• Aim of the task
Please copy every row below word for word, without changing anything, and leave the pictures out.
## start
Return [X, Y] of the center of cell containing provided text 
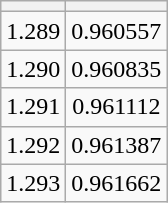
1.291 [34, 107]
0.960835 [116, 69]
0.961387 [116, 145]
0.961662 [116, 183]
1.290 [34, 69]
0.961112 [116, 107]
1.293 [34, 183]
1.289 [34, 31]
0.960557 [116, 31]
1.292 [34, 145]
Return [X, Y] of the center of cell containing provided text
## end
• Output
Return [X, Y] of the center of cell containing provided text 
1.291 [34, 107]
0.960835 [116, 69]
0.961387 [116, 145]
0.961662 [116, 183]
1.290 [34, 69]
0.961112 [116, 107]
1.293 [34, 183]
1.289 [34, 31]
0.960557 [116, 31]
1.292 [34, 145]
Return [X, Y] of the center of cell containing provided text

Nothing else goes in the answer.